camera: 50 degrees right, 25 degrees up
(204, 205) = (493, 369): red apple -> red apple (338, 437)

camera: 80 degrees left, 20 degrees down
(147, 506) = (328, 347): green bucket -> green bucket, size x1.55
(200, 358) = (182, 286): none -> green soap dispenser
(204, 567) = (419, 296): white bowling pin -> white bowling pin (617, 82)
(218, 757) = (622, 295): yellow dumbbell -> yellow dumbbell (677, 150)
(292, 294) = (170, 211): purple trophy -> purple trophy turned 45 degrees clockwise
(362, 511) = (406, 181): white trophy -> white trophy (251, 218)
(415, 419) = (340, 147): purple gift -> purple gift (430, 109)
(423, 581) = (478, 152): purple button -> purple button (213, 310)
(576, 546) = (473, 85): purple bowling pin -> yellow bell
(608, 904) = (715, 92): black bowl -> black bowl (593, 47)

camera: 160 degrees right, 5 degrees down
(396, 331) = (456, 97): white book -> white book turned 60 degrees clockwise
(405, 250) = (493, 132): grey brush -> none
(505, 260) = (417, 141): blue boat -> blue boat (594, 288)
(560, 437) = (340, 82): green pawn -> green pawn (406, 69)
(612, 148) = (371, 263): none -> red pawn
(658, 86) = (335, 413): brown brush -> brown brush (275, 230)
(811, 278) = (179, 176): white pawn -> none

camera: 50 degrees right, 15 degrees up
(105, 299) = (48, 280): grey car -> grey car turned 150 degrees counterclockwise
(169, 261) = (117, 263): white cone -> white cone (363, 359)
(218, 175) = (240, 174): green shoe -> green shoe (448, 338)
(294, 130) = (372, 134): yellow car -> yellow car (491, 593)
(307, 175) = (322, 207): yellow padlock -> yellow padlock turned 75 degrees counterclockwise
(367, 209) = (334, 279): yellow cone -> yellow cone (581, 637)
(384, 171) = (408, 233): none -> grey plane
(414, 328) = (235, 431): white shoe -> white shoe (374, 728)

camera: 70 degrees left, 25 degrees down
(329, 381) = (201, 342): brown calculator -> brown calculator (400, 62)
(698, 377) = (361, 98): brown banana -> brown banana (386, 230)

◇ ◇ ◇ ◇ ◇

→ What is required
Transcribe the full listing exactly, keeping every word as it is.

→ Task solution
camera: 50 degrees right, 25 degrees up
(204, 205) = (493, 369): red apple -> red apple (338, 437)

camera: 80 degrees left, 20 degrees down
(147, 506) = (328, 347): green bucket -> green bucket, size x1.55
(200, 358) = (182, 286): none -> green soap dispenser
(204, 567) = (419, 296): white bowling pin -> white bowling pin (617, 82)
(218, 757) = (622, 295): yellow dumbbell -> yellow dumbbell (677, 150)
(292, 294) = (170, 211): purple trophy -> purple trophy turned 45 degrees clockwise
(362, 511) = (406, 181): white trophy -> white trophy (251, 218)
(415, 419) = (340, 147): purple gift -> purple gift (430, 109)
(423, 581) = (478, 152): purple button -> purple button (213, 310)
(576, 546) = (473, 85): purple bowling pin -> yellow bell
(608, 904) = (715, 92): black bowl -> black bowl (593, 47)

camera: 160 degrees right, 5 degrees down
(396, 331) = (456, 97): white book -> white book turned 60 degrees clockwise
(405, 250) = (493, 132): grey brush -> none
(505, 260) = (417, 141): blue boat -> blue boat (594, 288)
(560, 437) = (340, 82): green pawn -> green pawn (406, 69)
(612, 148) = (371, 263): none -> red pawn
(658, 86) = (335, 413): brown brush -> brown brush (275, 230)
(811, 278) = (179, 176): white pawn -> none

camera: 50 degrees right, 15 degrees up
(105, 299) = (48, 280): grey car -> grey car turned 150 degrees counterclockwise
(169, 261) = (117, 263): white cone -> white cone (363, 359)
(218, 175) = (240, 174): green shoe -> green shoe (448, 338)
(294, 130) = (372, 134): yellow car -> yellow car (491, 593)
(307, 175) = (322, 207): yellow padlock -> yellow padlock turned 75 degrees counterclockwise
(367, 209) = (334, 279): yellow cone -> yellow cone (581, 637)
(384, 171) = (408, 233): none -> grey plane
(414, 328) = (235, 431): white shoe -> white shoe (374, 728)

camera: 70 degrees left, 25 degrees down
(329, 381) = (201, 342): brown calculator -> brown calculator (400, 62)
(698, 377) = (361, 98): brown banana -> brown banana (386, 230)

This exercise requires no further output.